§ **Information shown**
##############################
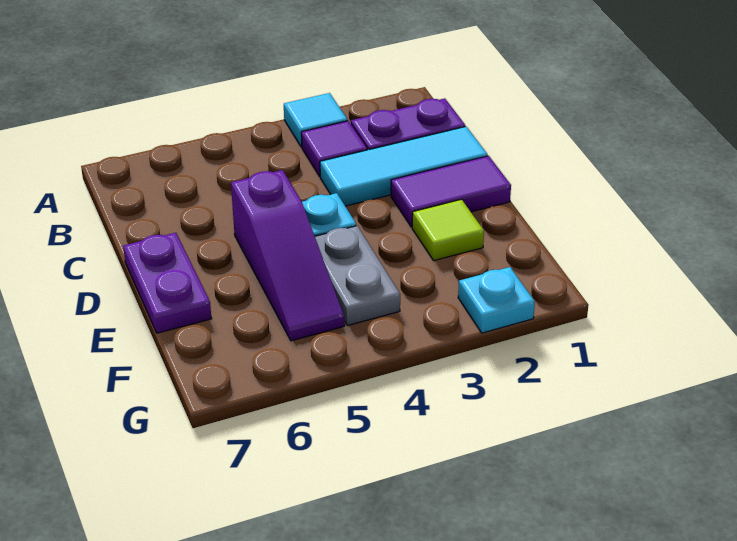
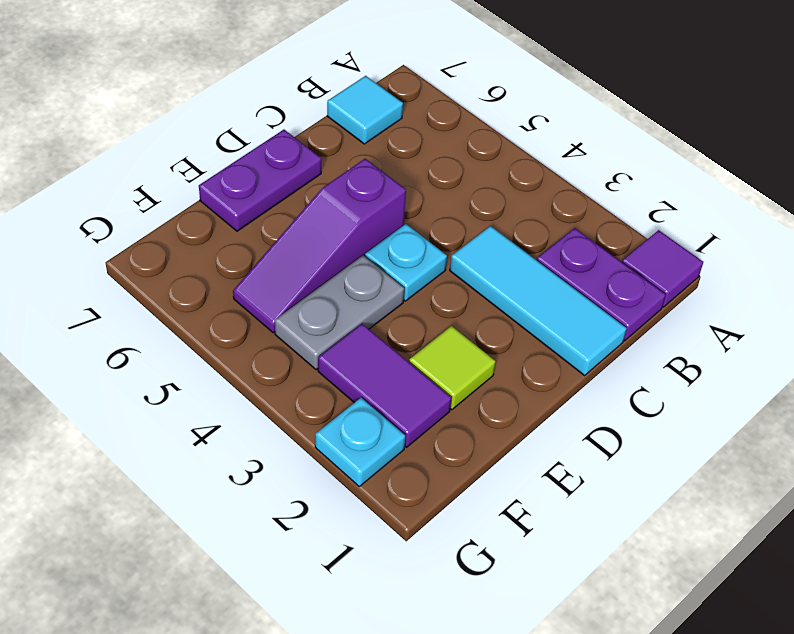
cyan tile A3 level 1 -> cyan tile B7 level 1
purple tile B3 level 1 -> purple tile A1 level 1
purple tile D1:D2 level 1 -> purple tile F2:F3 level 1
##############################
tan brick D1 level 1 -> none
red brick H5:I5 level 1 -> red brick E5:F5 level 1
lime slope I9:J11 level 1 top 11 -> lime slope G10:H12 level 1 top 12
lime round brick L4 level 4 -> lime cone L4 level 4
##############################
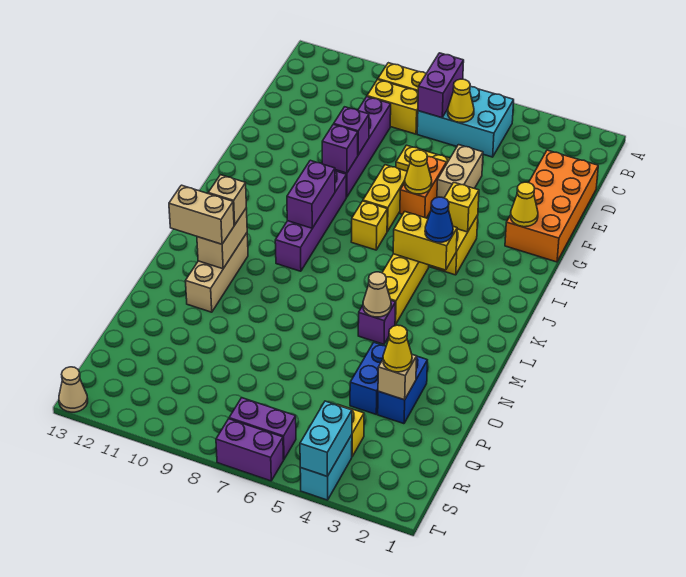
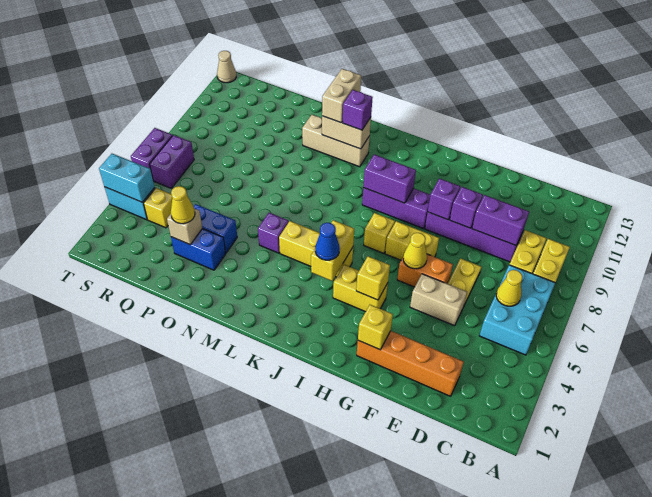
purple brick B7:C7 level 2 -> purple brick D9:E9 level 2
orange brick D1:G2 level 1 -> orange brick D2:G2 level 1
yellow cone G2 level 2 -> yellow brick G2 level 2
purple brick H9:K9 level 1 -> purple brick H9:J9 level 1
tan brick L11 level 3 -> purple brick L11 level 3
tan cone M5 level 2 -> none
##############################
§ **Directions for this task**
Find each line in the data above with the word "cone", then copy it.

§ **Result**
lime round brick L4 level 4 -> lime cone L4 level 4
yellow cone G2 level 2 -> yellow brick G2 level 2
tan cone M5 level 2 -> none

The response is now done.